BEGIN

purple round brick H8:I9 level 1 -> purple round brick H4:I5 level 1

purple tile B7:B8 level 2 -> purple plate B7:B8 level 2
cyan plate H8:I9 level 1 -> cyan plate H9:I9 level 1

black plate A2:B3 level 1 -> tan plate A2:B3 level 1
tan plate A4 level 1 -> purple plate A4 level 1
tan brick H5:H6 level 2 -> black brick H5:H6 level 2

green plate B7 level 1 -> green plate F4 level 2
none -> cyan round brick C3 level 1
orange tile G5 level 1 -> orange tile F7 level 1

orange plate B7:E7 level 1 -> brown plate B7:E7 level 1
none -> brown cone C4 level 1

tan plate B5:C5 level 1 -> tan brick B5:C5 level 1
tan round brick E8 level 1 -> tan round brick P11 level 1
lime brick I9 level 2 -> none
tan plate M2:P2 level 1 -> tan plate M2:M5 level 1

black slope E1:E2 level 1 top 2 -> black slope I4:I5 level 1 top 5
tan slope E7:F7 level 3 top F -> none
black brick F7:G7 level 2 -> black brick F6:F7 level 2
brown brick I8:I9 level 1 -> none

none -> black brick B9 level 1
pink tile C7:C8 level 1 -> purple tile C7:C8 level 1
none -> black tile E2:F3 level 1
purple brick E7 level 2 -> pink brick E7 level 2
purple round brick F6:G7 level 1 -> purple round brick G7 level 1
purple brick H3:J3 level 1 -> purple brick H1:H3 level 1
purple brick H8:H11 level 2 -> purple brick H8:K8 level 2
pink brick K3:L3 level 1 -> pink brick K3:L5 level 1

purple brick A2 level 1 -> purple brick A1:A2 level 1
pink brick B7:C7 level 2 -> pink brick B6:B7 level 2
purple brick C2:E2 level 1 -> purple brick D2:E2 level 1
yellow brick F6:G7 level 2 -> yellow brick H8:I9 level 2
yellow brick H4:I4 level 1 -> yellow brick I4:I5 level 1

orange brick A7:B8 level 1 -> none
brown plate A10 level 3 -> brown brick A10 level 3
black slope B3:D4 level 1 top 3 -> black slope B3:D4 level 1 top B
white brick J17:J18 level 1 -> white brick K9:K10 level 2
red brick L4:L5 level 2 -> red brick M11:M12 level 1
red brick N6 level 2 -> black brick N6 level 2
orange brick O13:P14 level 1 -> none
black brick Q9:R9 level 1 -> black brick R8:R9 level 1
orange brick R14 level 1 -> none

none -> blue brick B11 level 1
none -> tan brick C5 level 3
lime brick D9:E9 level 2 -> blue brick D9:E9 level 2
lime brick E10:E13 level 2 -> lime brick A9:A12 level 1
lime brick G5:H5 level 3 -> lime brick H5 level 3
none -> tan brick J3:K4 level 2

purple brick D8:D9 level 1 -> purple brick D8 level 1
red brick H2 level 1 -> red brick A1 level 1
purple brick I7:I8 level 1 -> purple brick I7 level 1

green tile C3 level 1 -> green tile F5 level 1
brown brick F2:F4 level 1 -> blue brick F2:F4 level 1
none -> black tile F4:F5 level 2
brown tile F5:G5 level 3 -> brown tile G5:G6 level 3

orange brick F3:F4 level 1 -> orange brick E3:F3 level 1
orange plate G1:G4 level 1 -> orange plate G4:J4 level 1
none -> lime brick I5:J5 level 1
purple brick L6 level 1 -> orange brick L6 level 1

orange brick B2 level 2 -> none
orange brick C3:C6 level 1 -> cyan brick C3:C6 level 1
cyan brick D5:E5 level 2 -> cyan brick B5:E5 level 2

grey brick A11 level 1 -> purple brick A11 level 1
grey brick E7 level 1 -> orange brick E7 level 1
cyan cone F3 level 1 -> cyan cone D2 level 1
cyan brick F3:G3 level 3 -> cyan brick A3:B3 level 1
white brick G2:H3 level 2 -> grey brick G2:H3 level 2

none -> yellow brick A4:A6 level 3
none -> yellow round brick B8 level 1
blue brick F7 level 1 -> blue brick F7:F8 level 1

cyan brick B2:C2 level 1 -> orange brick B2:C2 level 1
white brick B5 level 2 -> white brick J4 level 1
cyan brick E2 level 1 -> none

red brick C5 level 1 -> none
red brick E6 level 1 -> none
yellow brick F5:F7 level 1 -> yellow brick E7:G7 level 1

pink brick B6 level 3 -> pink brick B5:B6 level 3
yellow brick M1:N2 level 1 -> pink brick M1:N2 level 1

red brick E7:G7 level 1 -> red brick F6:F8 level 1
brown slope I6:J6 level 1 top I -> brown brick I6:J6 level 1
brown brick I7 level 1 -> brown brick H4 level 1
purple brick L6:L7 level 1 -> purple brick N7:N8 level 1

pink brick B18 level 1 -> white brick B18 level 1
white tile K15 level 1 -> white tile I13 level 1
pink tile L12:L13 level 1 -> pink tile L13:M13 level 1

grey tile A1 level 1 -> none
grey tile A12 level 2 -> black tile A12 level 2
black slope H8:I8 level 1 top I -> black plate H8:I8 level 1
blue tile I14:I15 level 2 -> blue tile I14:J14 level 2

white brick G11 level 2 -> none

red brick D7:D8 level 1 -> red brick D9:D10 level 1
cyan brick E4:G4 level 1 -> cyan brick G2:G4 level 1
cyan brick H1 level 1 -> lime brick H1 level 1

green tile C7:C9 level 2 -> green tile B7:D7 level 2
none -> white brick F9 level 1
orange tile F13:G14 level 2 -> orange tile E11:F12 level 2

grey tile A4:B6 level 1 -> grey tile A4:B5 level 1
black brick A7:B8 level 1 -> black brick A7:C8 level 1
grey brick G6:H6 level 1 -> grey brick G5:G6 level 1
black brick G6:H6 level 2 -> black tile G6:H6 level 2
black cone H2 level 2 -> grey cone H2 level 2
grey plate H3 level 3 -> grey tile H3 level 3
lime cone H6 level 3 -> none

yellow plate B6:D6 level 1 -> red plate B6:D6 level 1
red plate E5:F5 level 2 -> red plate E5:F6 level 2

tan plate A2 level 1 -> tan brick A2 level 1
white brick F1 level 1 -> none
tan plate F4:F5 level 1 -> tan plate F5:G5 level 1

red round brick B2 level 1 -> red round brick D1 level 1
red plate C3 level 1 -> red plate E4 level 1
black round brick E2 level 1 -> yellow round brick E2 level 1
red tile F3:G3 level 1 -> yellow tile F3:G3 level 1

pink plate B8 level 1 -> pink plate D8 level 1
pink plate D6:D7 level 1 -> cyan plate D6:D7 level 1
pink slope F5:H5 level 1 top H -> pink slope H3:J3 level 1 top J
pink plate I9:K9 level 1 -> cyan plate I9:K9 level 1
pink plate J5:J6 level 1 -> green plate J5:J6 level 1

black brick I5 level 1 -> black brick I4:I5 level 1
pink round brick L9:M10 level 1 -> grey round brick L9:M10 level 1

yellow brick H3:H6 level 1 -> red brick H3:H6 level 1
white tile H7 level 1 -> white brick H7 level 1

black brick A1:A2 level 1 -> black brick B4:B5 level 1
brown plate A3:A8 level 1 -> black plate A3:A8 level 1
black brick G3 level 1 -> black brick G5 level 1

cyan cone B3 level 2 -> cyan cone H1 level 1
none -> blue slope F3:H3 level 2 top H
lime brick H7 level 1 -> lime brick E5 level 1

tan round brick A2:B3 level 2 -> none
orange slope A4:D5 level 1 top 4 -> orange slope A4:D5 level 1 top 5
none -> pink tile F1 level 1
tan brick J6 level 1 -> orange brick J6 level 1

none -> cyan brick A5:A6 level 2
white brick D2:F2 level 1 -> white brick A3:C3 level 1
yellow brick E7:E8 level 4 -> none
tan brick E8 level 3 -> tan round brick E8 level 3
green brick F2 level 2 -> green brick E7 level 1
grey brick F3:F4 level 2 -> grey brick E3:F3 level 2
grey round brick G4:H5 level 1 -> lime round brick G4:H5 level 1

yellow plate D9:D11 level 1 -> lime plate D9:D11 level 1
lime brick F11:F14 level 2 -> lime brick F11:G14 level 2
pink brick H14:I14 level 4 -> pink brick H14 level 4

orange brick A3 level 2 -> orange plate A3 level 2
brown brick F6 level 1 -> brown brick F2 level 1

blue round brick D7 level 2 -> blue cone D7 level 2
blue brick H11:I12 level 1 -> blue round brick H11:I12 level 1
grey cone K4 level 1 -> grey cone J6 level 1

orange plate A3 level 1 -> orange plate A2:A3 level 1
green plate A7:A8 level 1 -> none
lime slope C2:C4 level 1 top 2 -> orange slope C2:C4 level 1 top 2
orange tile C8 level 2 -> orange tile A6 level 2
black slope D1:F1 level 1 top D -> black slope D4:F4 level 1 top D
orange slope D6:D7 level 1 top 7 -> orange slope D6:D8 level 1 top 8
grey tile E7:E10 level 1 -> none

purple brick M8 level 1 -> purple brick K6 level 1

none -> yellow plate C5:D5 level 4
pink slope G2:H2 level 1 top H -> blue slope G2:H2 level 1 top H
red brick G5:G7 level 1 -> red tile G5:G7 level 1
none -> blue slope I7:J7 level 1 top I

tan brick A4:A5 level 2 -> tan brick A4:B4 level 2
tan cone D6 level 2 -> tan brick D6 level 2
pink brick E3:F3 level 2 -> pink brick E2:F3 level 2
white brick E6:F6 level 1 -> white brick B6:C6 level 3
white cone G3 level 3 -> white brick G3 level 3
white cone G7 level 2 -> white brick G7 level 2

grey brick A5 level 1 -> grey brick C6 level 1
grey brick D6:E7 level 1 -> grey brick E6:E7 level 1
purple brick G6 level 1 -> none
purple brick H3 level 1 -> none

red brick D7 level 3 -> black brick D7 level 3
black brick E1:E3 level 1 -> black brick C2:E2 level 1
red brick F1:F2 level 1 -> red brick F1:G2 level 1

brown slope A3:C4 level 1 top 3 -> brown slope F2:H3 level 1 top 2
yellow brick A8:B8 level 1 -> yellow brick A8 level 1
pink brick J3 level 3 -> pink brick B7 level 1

END

> HOW TO COMPLETE THIS TASK
Using the records above, state how many lines contain "green"; a single number is the whole answer.

> EXERCISE SOLUTION
6